── MATERIAL FOR THIS TASK ──

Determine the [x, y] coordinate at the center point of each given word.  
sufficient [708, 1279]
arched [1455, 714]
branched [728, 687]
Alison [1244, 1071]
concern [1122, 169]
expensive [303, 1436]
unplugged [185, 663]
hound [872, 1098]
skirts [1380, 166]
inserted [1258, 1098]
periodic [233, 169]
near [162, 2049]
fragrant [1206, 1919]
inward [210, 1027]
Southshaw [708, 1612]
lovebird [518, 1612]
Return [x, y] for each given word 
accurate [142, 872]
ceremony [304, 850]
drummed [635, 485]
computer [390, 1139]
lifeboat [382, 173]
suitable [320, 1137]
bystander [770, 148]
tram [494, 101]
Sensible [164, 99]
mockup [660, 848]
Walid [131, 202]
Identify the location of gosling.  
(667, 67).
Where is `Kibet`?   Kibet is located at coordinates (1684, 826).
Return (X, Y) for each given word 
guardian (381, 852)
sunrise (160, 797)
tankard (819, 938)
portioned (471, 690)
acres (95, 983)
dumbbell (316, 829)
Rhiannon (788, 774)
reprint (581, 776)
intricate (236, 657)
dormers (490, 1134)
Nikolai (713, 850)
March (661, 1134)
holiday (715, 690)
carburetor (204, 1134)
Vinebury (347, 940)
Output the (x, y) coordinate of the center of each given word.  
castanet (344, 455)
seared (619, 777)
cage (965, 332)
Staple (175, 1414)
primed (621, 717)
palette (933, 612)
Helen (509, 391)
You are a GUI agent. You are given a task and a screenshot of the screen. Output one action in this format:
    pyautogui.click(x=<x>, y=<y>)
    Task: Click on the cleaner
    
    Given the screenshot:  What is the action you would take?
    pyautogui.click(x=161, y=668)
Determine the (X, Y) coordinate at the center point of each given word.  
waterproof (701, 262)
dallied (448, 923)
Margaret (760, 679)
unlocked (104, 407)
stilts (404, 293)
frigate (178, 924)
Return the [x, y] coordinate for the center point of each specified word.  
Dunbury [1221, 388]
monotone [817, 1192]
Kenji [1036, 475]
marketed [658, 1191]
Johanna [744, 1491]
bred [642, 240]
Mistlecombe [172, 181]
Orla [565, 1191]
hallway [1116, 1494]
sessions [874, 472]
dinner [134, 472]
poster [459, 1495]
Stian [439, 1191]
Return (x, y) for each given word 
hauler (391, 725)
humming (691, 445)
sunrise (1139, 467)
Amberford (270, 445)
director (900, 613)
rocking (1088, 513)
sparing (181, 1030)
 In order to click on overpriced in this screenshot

───

DESCRIPTION OF THE TASK: Swap "coordinate" for "position" in the items from the line with "acres (95, 983)" through the end of the items, and give those lines again with nothing else changed.

IN RESPONSE:
acres (95, 983)
dumbbell (316, 829)
Rhiannon (788, 774)
reprint (581, 776)
intricate (236, 657)
dormers (490, 1134)
Nikolai (713, 850)
March (661, 1134)
holiday (715, 690)
carburetor (204, 1134)
Vinebury (347, 940)
Output the (x, y) position of the center of each given word.  
castanet (344, 455)
seared (619, 777)
cage (965, 332)
Staple (175, 1414)
primed (621, 717)
palette (933, 612)
Helen (509, 391)
You are a GUI agent. You are given a task and a screenshot of the screen. Output one action in this format:
    pyautogui.click(x=<x>, y=<y>)
    Task: Click on the cleaner
    
    Given the screenshot:  What is the action you would take?
    pyautogui.click(x=161, y=668)
Determine the (X, Y) position at the center point of each given word.  
waterproof (701, 262)
dallied (448, 923)
Margaret (760, 679)
unlocked (104, 407)
stilts (404, 293)
frigate (178, 924)
Return the [x, y] position for the center point of each specified word.  
Dunbury [1221, 388]
monotone [817, 1192]
Kenji [1036, 475]
marketed [658, 1191]
Johanna [744, 1491]
bred [642, 240]
Mistlecombe [172, 181]
Orla [565, 1191]
hallway [1116, 1494]
sessions [874, 472]
dinner [134, 472]
poster [459, 1495]
Stian [439, 1191]
Return (x, y) for each given word 
hauler (391, 725)
humming (691, 445)
sunrise (1139, 467)
Amberford (270, 445)
director (900, 613)
rocking (1088, 513)
sparing (181, 1030)
 In order to click on overpriced in this screenshot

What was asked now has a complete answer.